▸ TASK ITEM:
Nothing should be left out: output all of the entries exactly.

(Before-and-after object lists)
---+---

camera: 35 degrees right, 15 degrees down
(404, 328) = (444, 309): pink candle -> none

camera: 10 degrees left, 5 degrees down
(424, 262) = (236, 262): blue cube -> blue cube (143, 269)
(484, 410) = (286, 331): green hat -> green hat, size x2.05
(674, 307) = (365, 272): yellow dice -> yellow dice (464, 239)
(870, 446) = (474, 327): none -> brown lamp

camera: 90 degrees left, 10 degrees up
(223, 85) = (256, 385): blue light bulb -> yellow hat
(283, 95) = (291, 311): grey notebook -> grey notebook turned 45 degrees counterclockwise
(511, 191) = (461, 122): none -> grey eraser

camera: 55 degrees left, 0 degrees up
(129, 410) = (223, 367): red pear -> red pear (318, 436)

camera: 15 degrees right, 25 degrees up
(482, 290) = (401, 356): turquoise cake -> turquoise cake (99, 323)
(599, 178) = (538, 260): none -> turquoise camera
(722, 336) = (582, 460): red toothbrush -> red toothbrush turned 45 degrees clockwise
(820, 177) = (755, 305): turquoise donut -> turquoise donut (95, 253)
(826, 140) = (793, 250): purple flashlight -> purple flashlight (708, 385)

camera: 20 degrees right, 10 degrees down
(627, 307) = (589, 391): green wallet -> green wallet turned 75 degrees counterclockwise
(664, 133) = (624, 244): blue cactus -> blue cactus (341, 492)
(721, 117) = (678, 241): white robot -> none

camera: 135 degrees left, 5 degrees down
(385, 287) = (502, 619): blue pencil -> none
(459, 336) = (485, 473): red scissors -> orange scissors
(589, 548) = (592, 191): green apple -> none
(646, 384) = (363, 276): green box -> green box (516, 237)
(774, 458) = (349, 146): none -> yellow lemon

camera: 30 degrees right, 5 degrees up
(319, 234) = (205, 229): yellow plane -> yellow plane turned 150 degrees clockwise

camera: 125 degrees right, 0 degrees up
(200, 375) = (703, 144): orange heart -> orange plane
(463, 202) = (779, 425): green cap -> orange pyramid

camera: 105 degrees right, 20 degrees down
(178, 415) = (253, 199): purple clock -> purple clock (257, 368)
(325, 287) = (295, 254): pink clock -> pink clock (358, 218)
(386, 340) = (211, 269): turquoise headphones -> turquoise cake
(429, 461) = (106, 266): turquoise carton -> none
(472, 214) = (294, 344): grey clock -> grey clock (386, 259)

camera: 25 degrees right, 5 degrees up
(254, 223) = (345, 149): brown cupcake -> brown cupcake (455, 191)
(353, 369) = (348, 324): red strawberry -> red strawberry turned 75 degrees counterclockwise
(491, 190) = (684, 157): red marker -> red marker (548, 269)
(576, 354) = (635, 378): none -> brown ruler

---+---

▸ EXPECTED ANSWER:
camera: 35 degrees right, 15 degrees down
(404, 328) = (444, 309): pink candle -> none

camera: 10 degrees left, 5 degrees down
(424, 262) = (236, 262): blue cube -> blue cube (143, 269)
(484, 410) = (286, 331): green hat -> green hat, size x2.05
(674, 307) = (365, 272): yellow dice -> yellow dice (464, 239)
(870, 446) = (474, 327): none -> brown lamp

camera: 90 degrees left, 10 degrees up
(223, 85) = (256, 385): blue light bulb -> yellow hat
(283, 95) = (291, 311): grey notebook -> grey notebook turned 45 degrees counterclockwise
(511, 191) = (461, 122): none -> grey eraser

camera: 55 degrees left, 0 degrees up
(129, 410) = (223, 367): red pear -> red pear (318, 436)

camera: 15 degrees right, 25 degrees up
(482, 290) = (401, 356): turquoise cake -> turquoise cake (99, 323)
(599, 178) = (538, 260): none -> turquoise camera
(722, 336) = (582, 460): red toothbrush -> red toothbrush turned 45 degrees clockwise
(820, 177) = (755, 305): turquoise donut -> turquoise donut (95, 253)
(826, 140) = (793, 250): purple flashlight -> purple flashlight (708, 385)

camera: 20 degrees right, 10 degrees down
(627, 307) = (589, 391): green wallet -> green wallet turned 75 degrees counterclockwise
(664, 133) = (624, 244): blue cactus -> blue cactus (341, 492)
(721, 117) = (678, 241): white robot -> none

camera: 135 degrees left, 5 degrees down
(385, 287) = (502, 619): blue pencil -> none
(459, 336) = (485, 473): red scissors -> orange scissors
(589, 548) = (592, 191): green apple -> none
(646, 384) = (363, 276): green box -> green box (516, 237)
(774, 458) = (349, 146): none -> yellow lemon

camera: 30 degrees right, 5 degrees up
(319, 234) = (205, 229): yellow plane -> yellow plane turned 150 degrees clockwise

camera: 125 degrees right, 0 degrees up
(200, 375) = (703, 144): orange heart -> orange plane
(463, 202) = (779, 425): green cap -> orange pyramid

camera: 105 degrees right, 20 degrees down
(178, 415) = (253, 199): purple clock -> purple clock (257, 368)
(325, 287) = (295, 254): pink clock -> pink clock (358, 218)
(386, 340) = (211, 269): turquoise headphones -> turquoise cake
(429, 461) = (106, 266): turquoise carton -> none
(472, 214) = (294, 344): grey clock -> grey clock (386, 259)

camera: 25 degrees right, 5 degrees up
(254, 223) = (345, 149): brown cupcake -> brown cupcake (455, 191)
(353, 369) = (348, 324): red strawberry -> red strawberry turned 75 degrees counterclockwise
(491, 190) = (684, 157): red marker -> red marker (548, 269)
(576, 354) = (635, 378): none -> brown ruler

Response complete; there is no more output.